Your answer must be the lines from the start of the records through the line with "D4: none -> schottky BAT85 (A U2/out, K N004)", exactly as written, without the pictures.

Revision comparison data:

━━━━━━

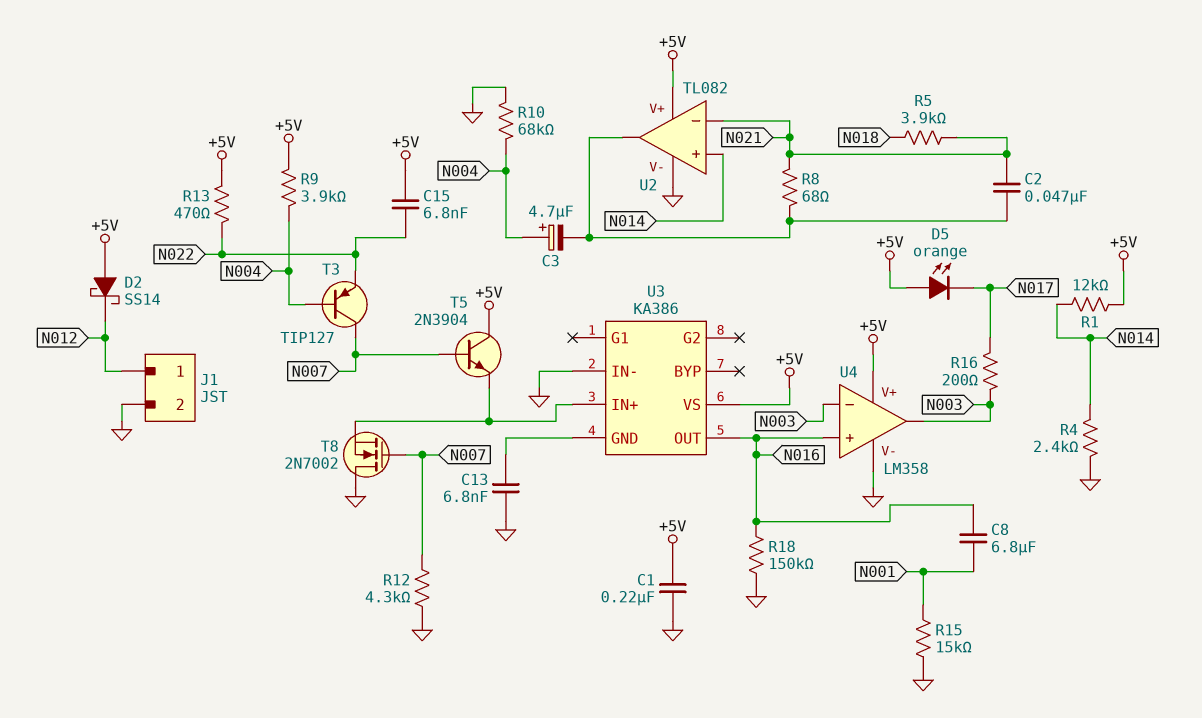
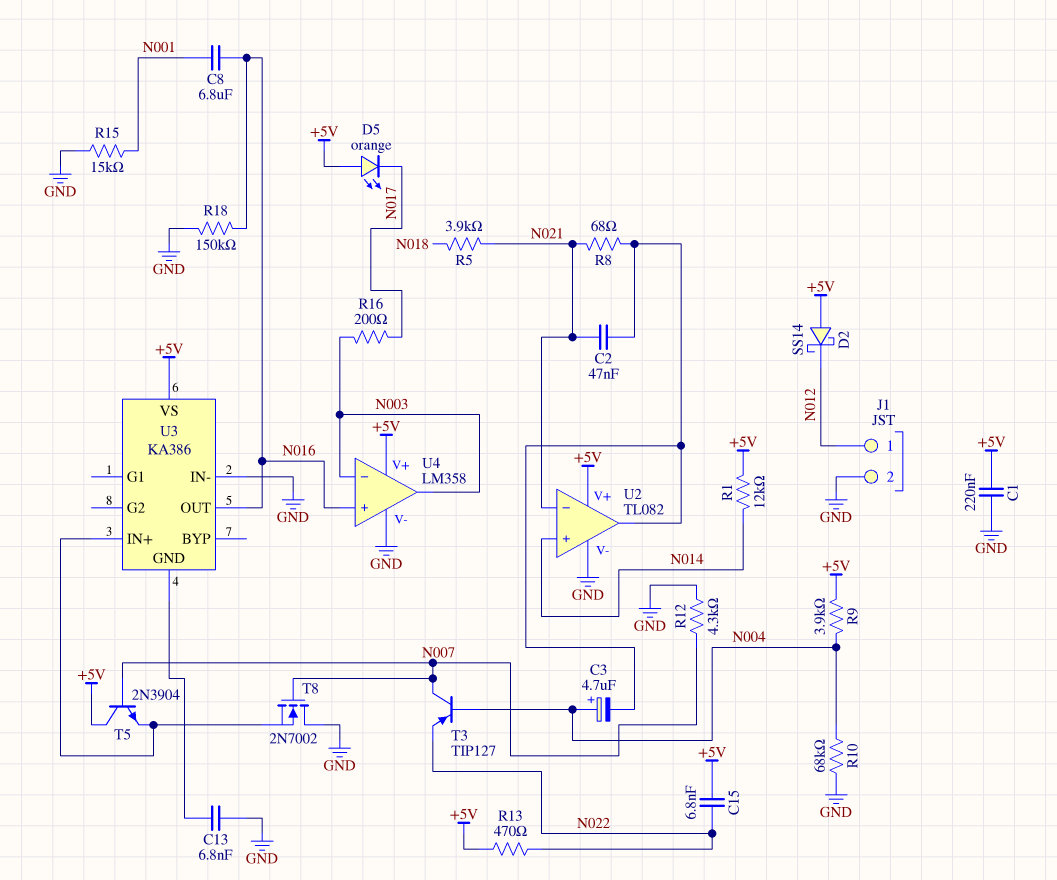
R4: 2.4k (GND, N014) -> none

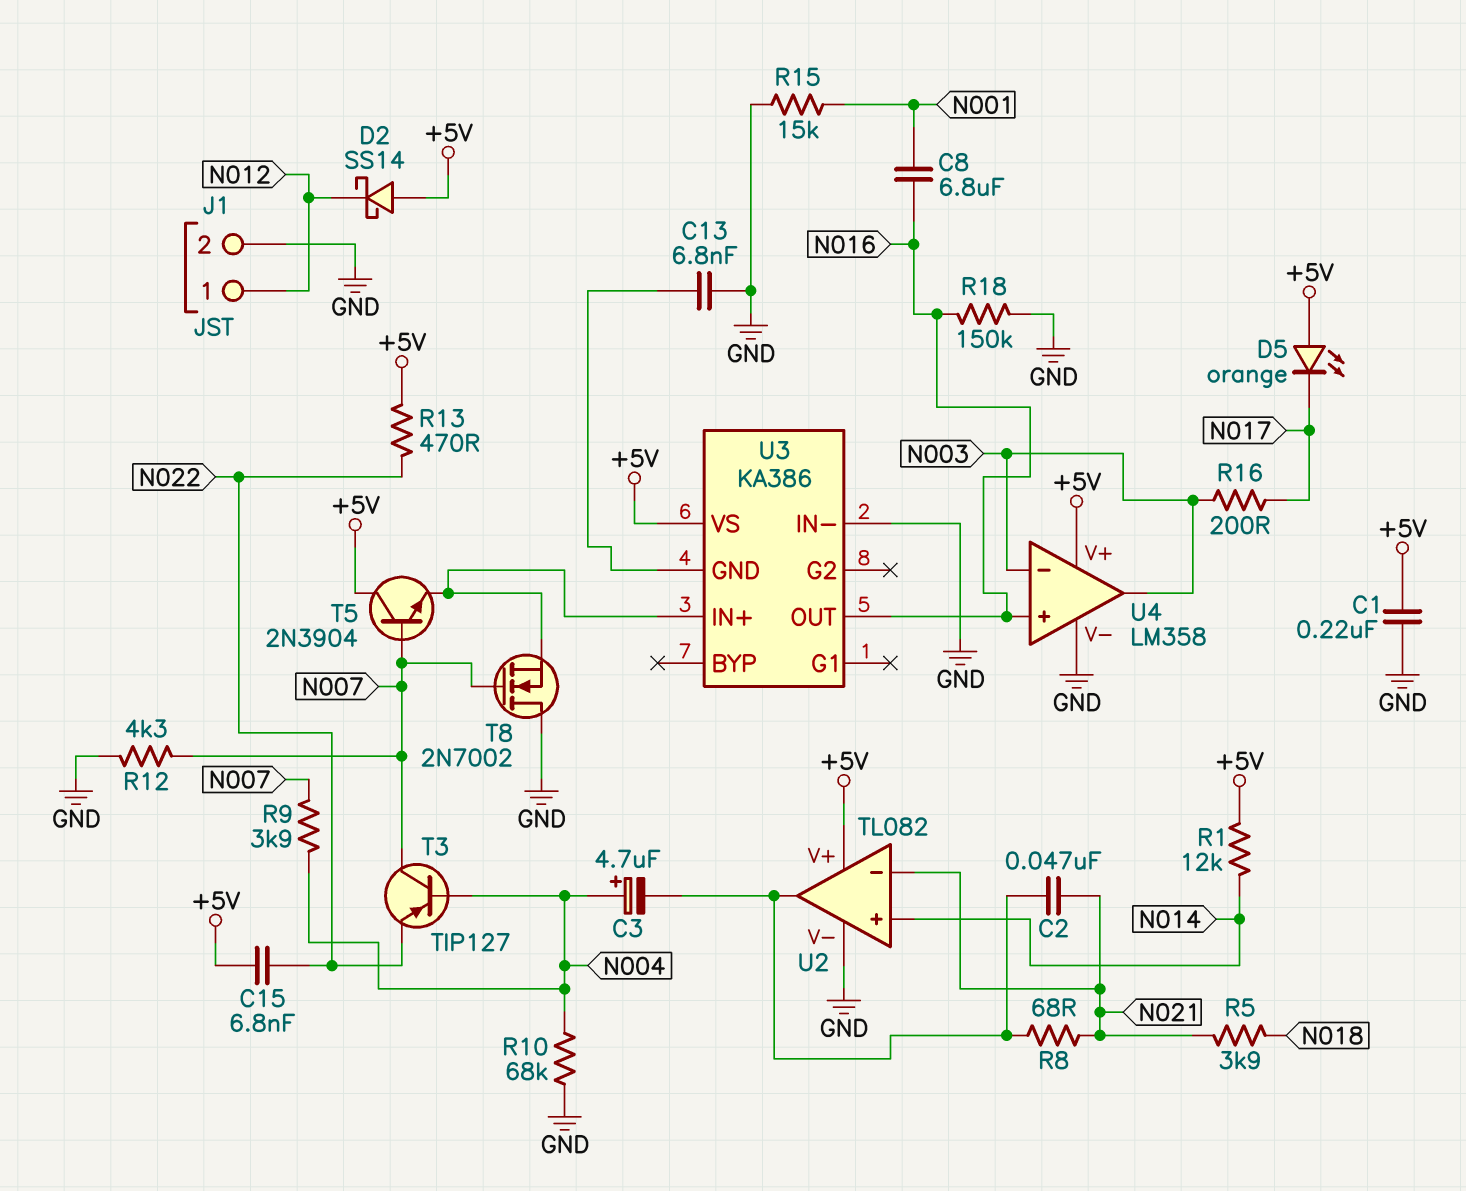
R9: 3.9k (+5V, N004) -> 3.9k (N004, N007)

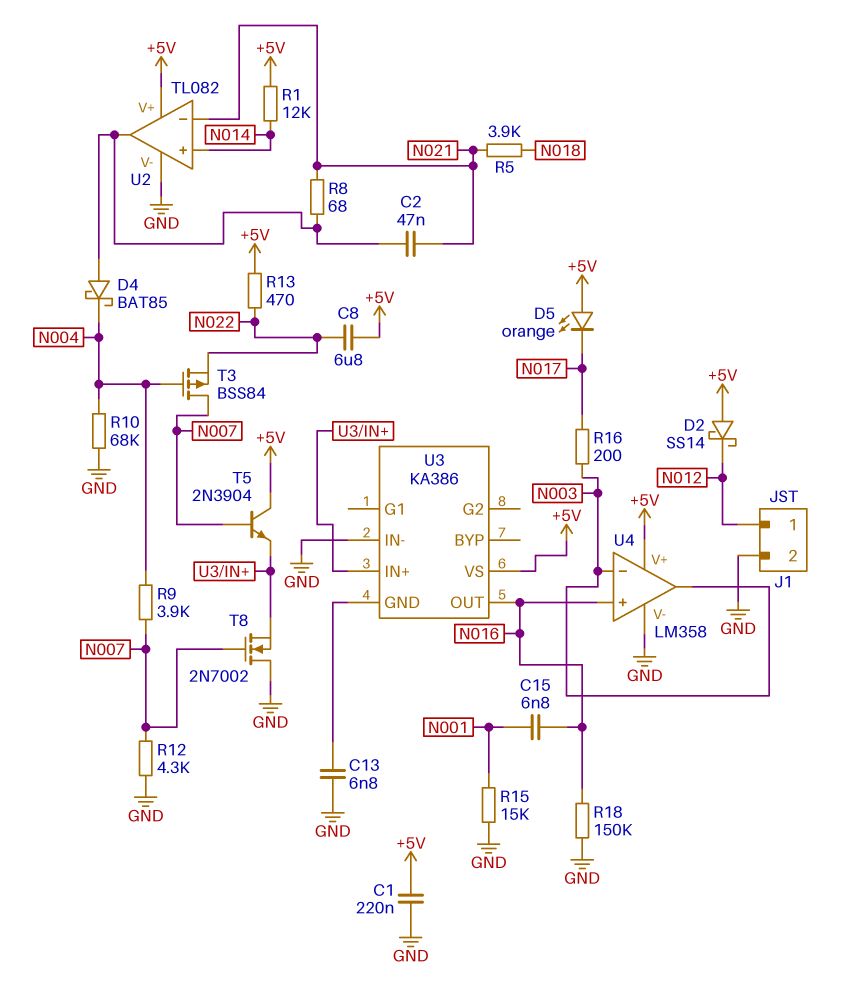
C3: 4.7uF (plus N004, minus U2/out) -> none
C8: 6.8uF (N001, N016) -> 6.8uF (+5V, N022)
C15: 6.8nF (+5V, N022) -> 6.8nF (N001, N016)
D4: none -> schottky BAT85 (A U2/out, K N004)
T3: PNP TIP127 (B N004, C N007, E N022) -> PMOS BSS84 (G N004, D N007, S N022)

━━━━━━

● **Solution for this problem**:
R4: 2.4k (GND, N014) -> none

R9: 3.9k (+5V, N004) -> 3.9k (N004, N007)

C3: 4.7uF (plus N004, minus U2/out) -> none
C8: 6.8uF (N001, N016) -> 6.8uF (+5V, N022)
C15: 6.8nF (+5V, N022) -> 6.8nF (N001, N016)
D4: none -> schottky BAT85 (A U2/out, K N004)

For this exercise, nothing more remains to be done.